_Assignment_
Search the records for the string "VEXT" and copy every line in which it appears.

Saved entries
========
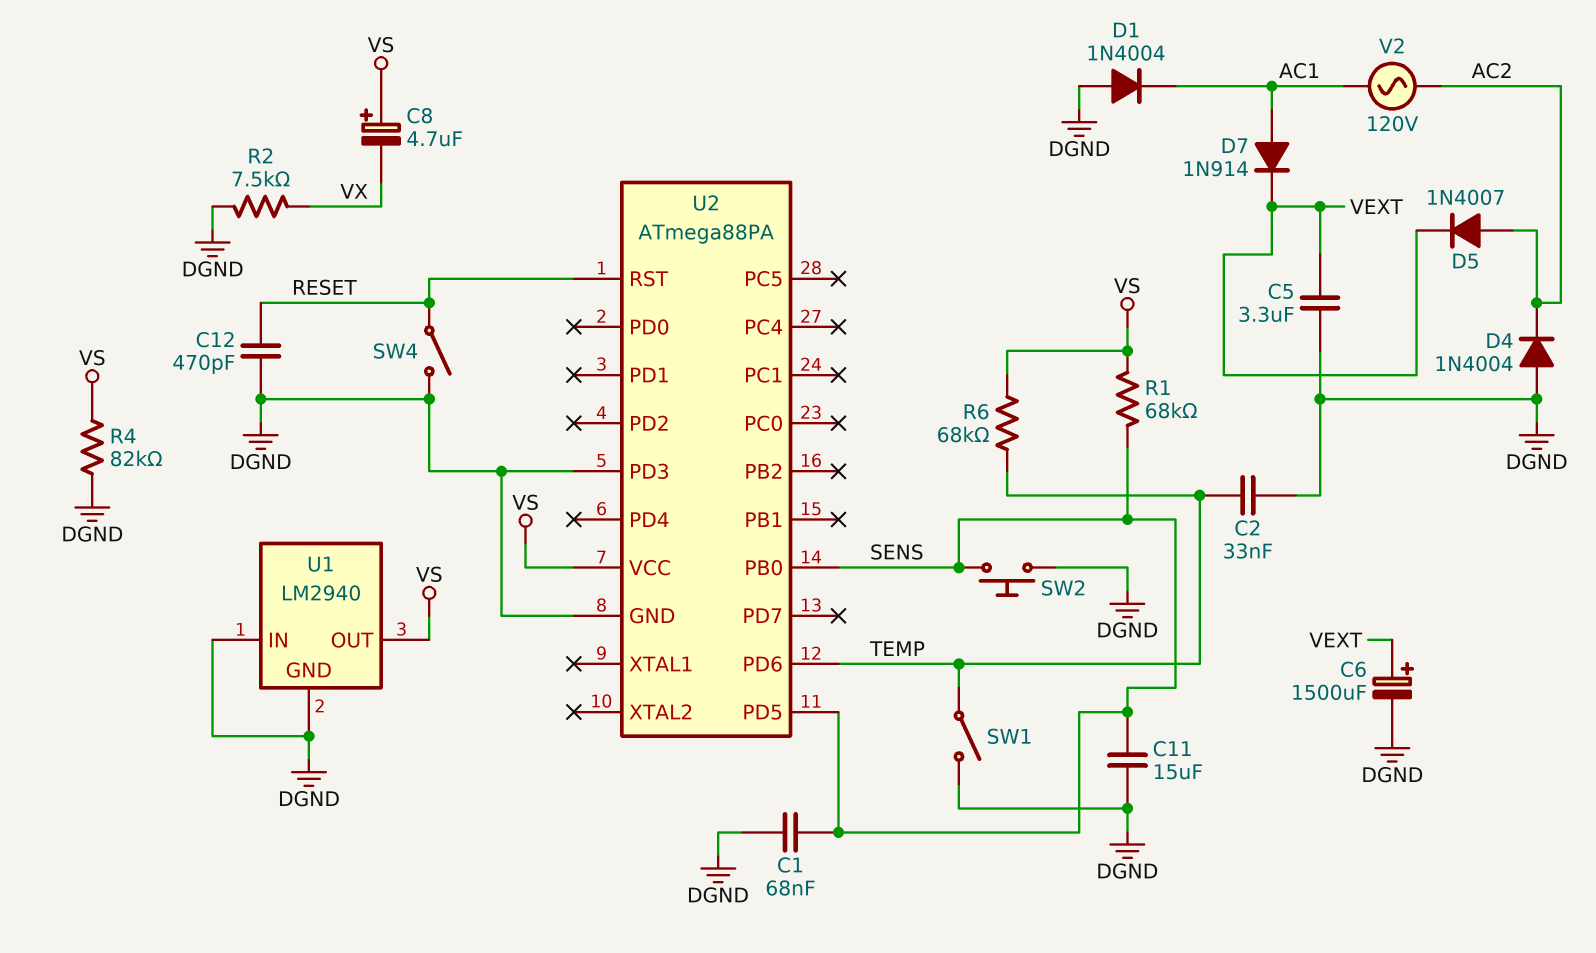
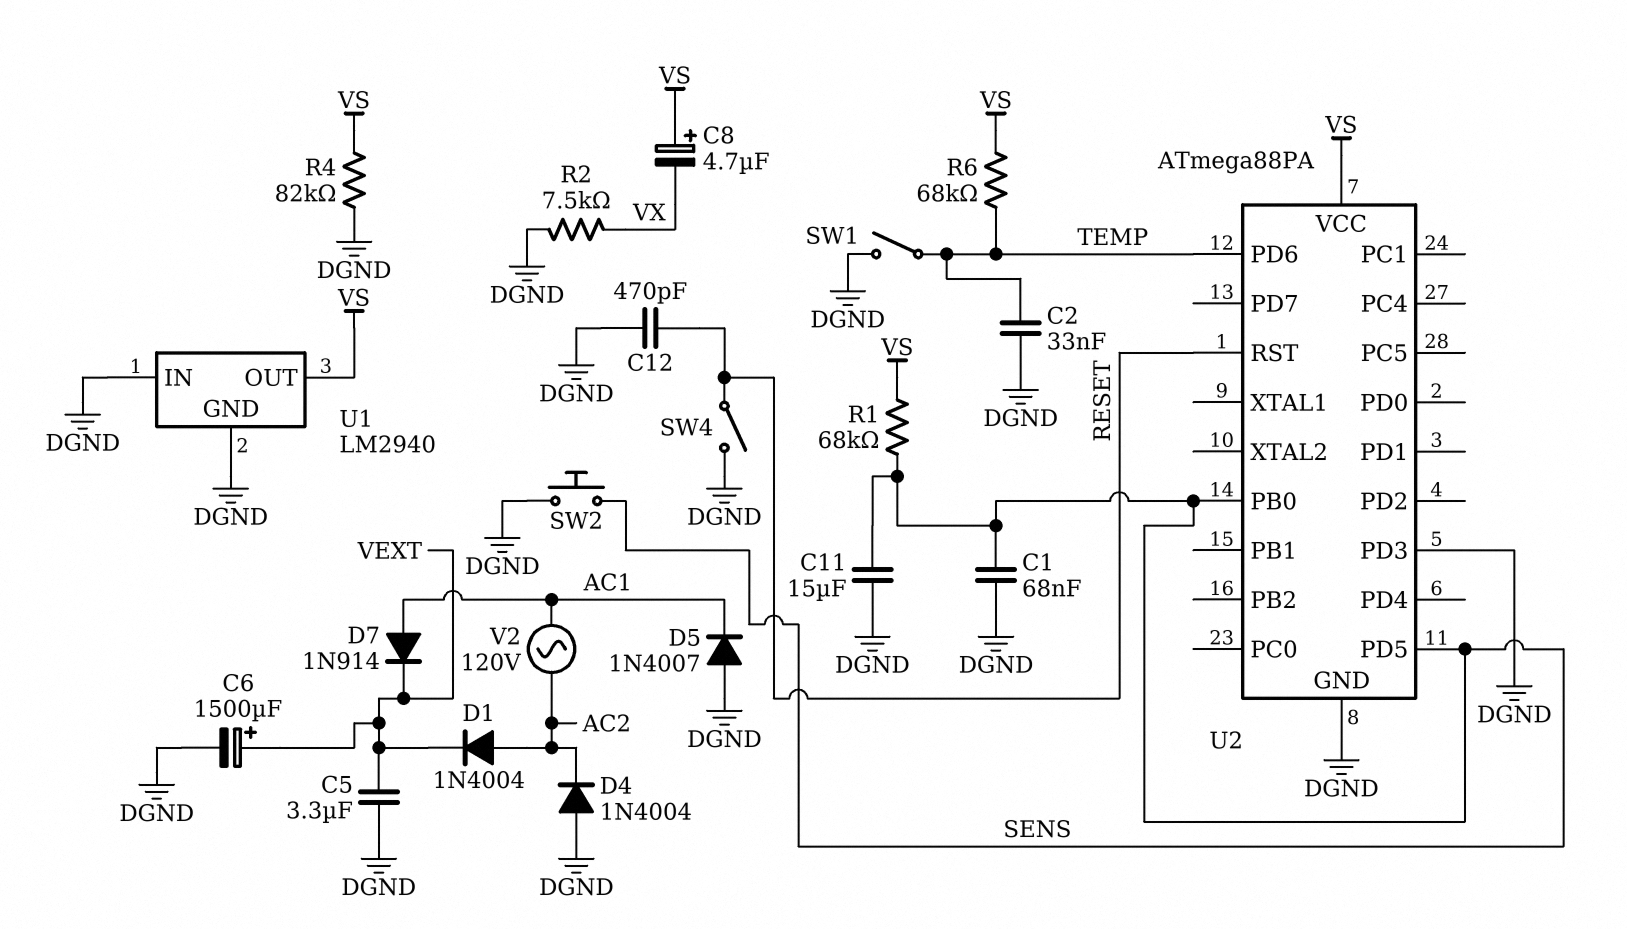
D1: diode 1N4004 (A DGND, K AC1) -> diode 1N4004 (A AC2, K VEXT)
D5: diode 1N4007 (A AC2, K VEXT) -> diode 1N4007 (A DGND, K AC1)

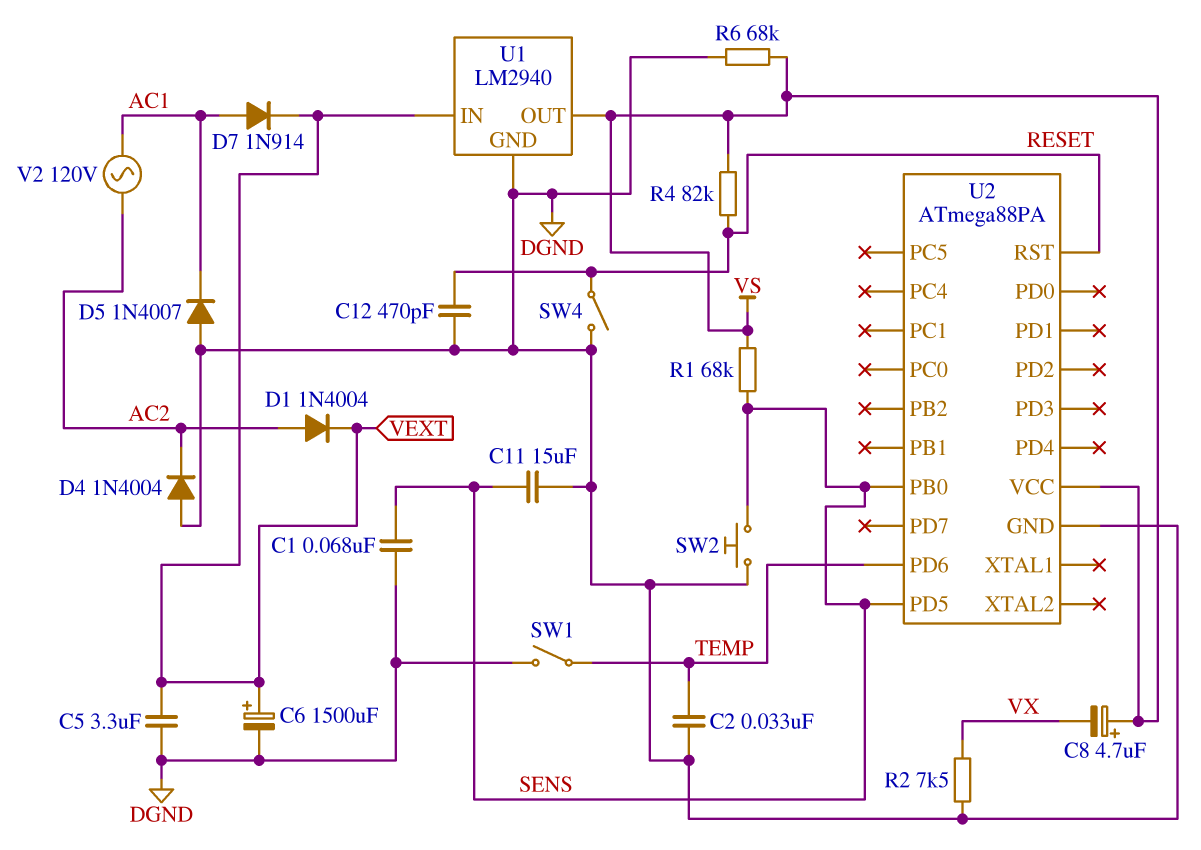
R4: 82k (DGND, VS) -> 82k (RESET, VS)
R6: 68k (TEMP, VS) -> 68k (DGND, VS)
U1 pin IN: DGND -> VEXT
U2 pin PD3: DGND -> none

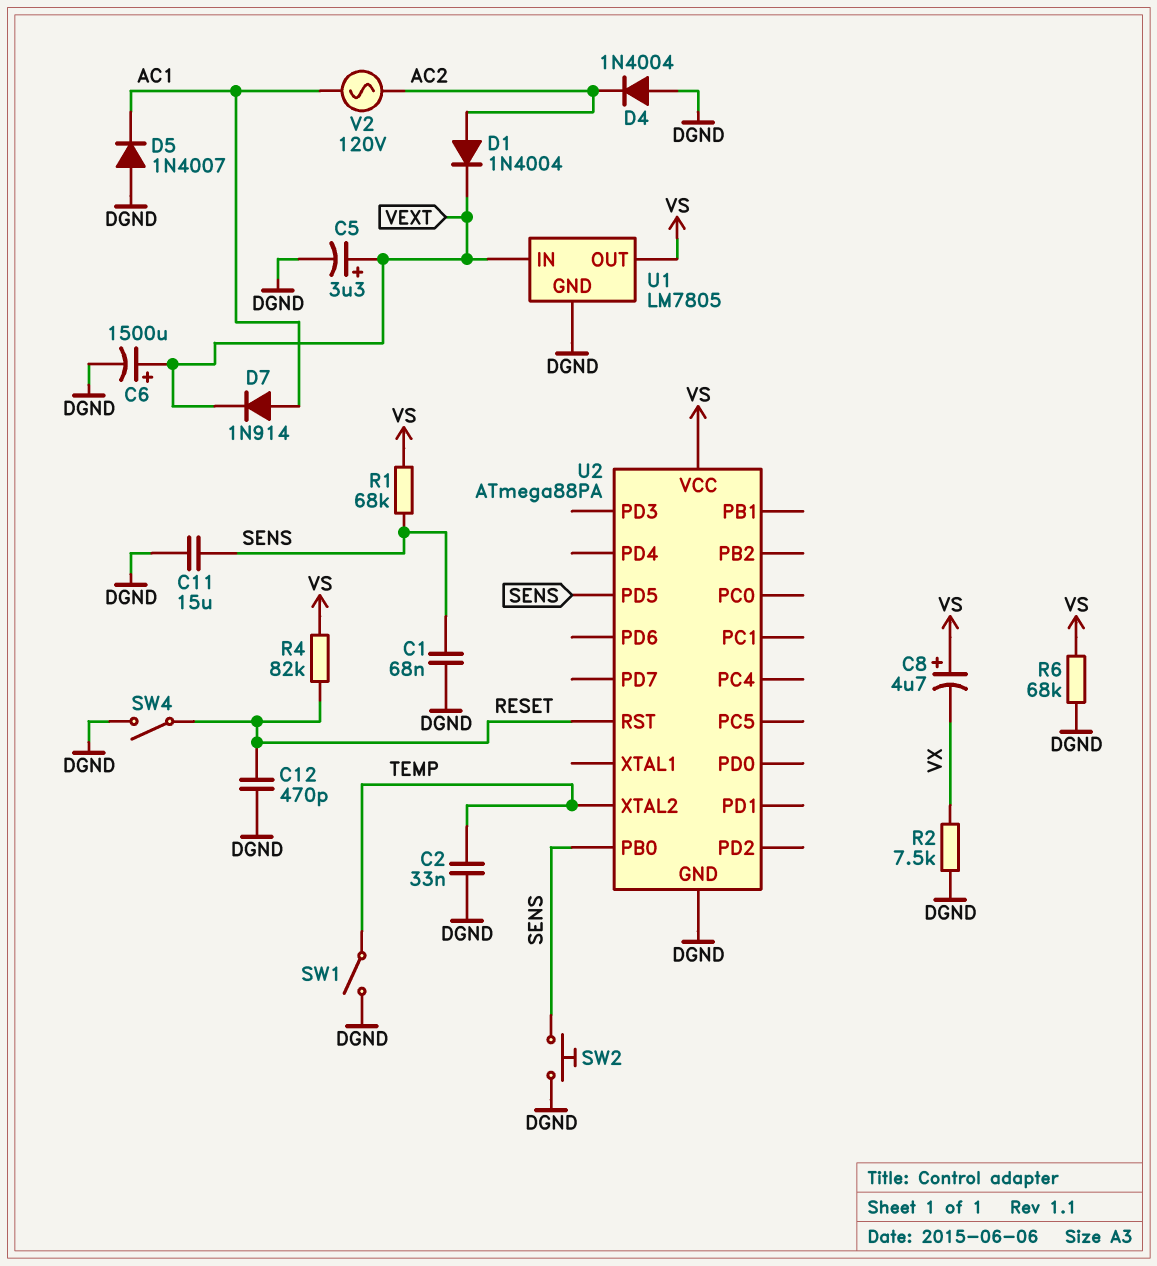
C5: 3.3uF (DGND, VEXT) -> 3.3uF (plus VEXT, minus DGND)
U1: LM2940 -> LM7805
U2 pin PD6: TEMP -> none
U2 pin XTAL2: none -> TEMP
========
_Final answer_
D1: diode 1N4004 (A DGND, K AC1) -> diode 1N4004 (A AC2, K VEXT)
D5: diode 1N4007 (A AC2, K VEXT) -> diode 1N4007 (A DGND, K AC1)
U1 pin IN: DGND -> VEXT
C5: 3.3uF (DGND, VEXT) -> 3.3uF (plus VEXT, minus DGND)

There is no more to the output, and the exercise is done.